Problem: Every line of the material below needs to be copied exactly; omit the pictures.

Input records:
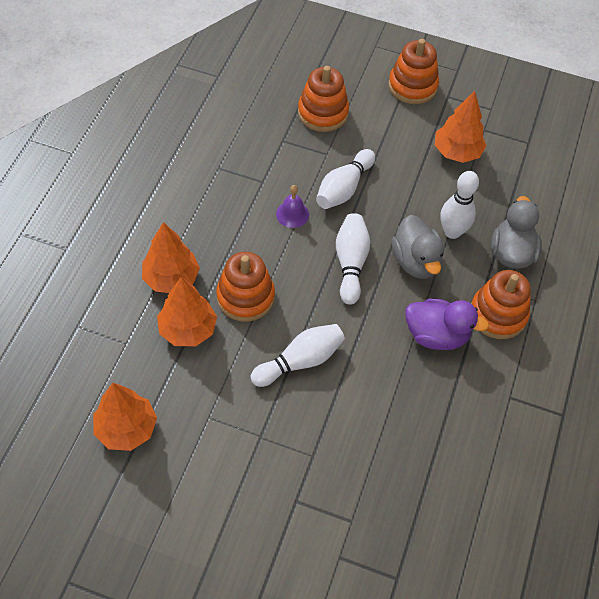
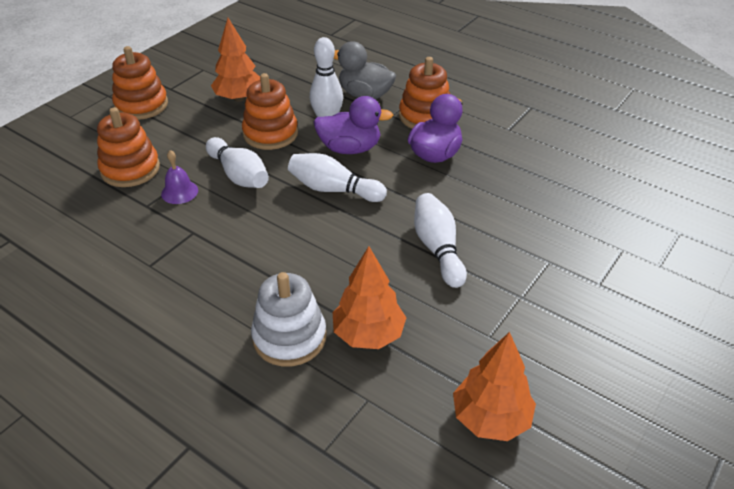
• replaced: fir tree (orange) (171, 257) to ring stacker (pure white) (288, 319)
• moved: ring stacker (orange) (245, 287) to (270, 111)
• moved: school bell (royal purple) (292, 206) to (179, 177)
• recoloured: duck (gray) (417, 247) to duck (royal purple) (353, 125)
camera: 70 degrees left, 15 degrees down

Result below:
• replaced: fir tree (orange) (171, 257) to ring stacker (pure white) (288, 319)
• moved: ring stacker (orange) (245, 287) to (270, 111)
• moved: school bell (royal purple) (292, 206) to (179, 177)
• recoloured: duck (gray) (417, 247) to duck (royal purple) (353, 125)
camera: 70 degrees left, 15 degrees down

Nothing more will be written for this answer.